■ DATA SHOWN:
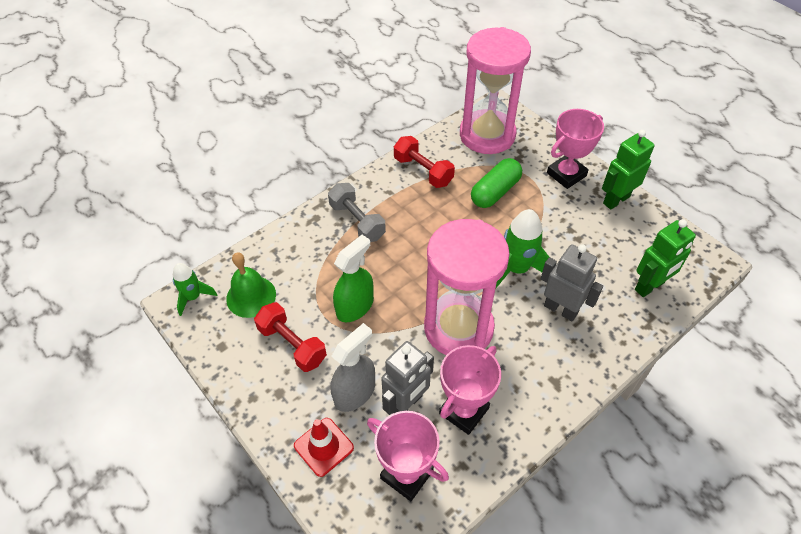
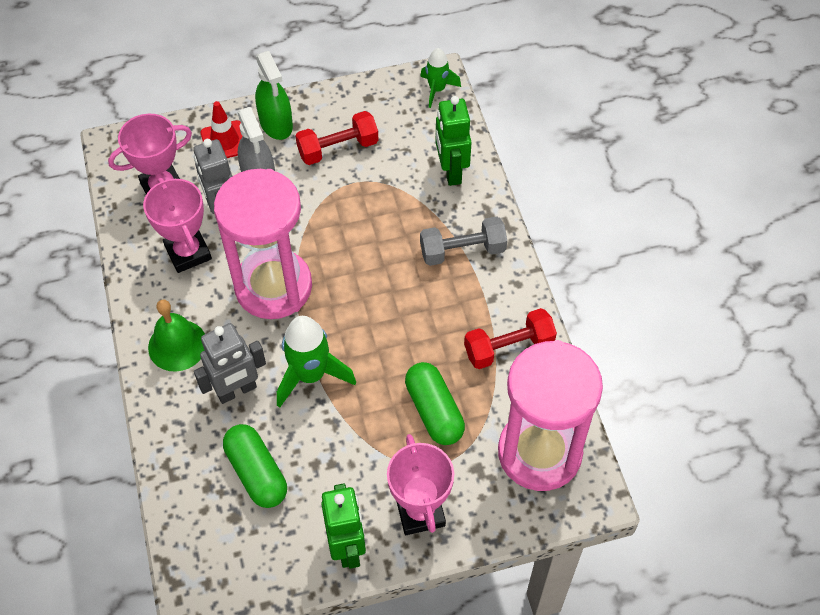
camera: 115 degrees right, 5 degrees up
(251, 296) = (412, 132): green bell -> green bell (177, 345)
(355, 306) = (351, 210): green spray bottle -> green spray bottle (276, 124)
(609, 267) = (257, 472): none -> green capsule
(650, 286) = (208, 500): green robot -> green robot (451, 171)

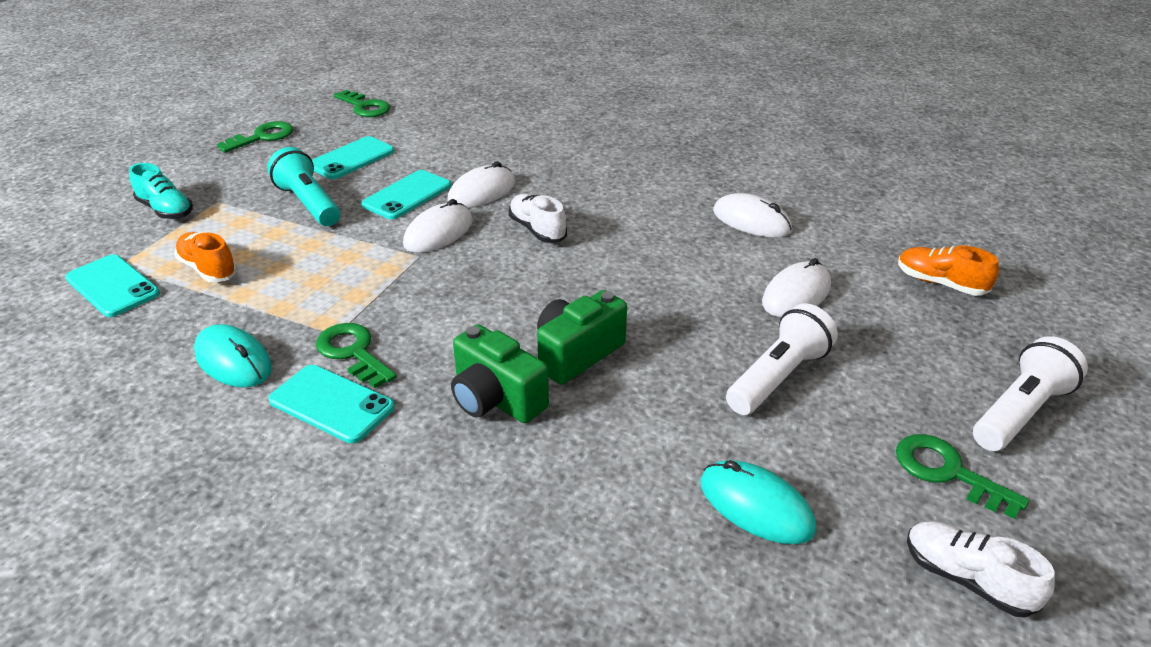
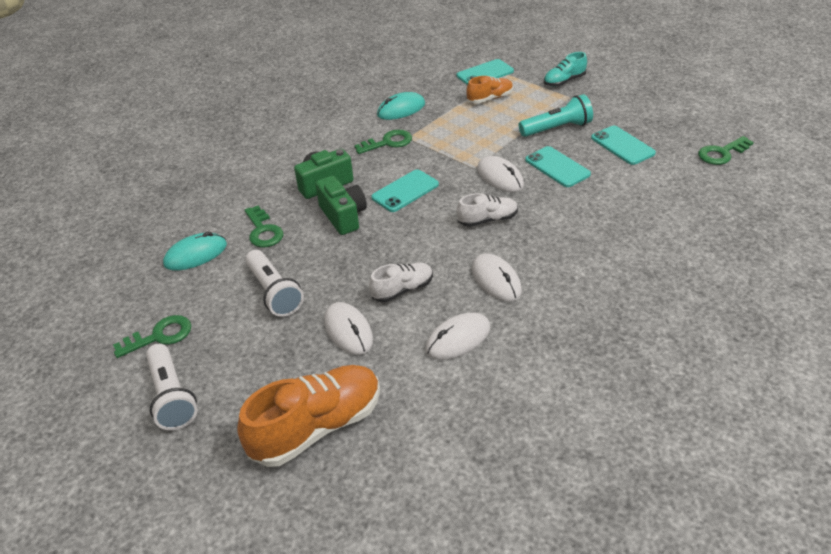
camera: 110 degrees right, 5 degrees up
(262, 137) = (666, 109): green key -> green key (263, 231)
(331, 404) = (351, 136): turquoise phone -> turquoise phone (405, 191)
(482, 192) = (552, 200): white mouse -> white mouse (496, 280)
(940, 283) = (317, 427): orange shoe -> orange shoe, size x1.83
(967, 579) = (103, 312): white shoe -> white shoe (402, 290)

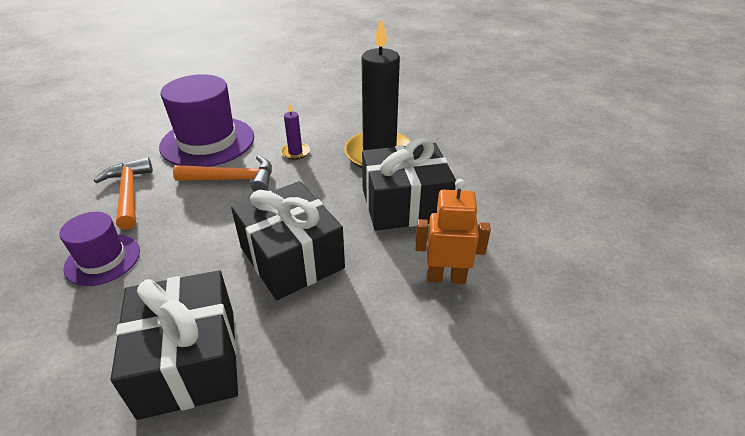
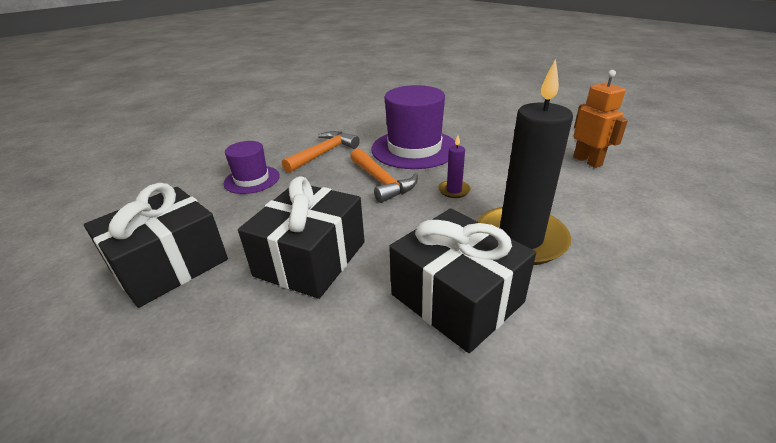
camera: 60 degrees right, 5 degrees down
(446, 277) = (361, 395): orange robot -> orange robot (587, 161)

■ ABOUT THIS EXERCISE: Reproduce verbatim the lines above, from the line with "camera: 110 degrees right, 5 degrees up" through the line with "(967, 579) = (103, 312): white".

■ EXERCISE RESPONSE:
camera: 110 degrees right, 5 degrees up
(262, 137) = (666, 109): green key -> green key (263, 231)
(331, 404) = (351, 136): turquoise phone -> turquoise phone (405, 191)
(482, 192) = (552, 200): white mouse -> white mouse (496, 280)
(940, 283) = (317, 427): orange shoe -> orange shoe, size x1.83
(967, 579) = (103, 312): white shoe -> white shoe (402, 290)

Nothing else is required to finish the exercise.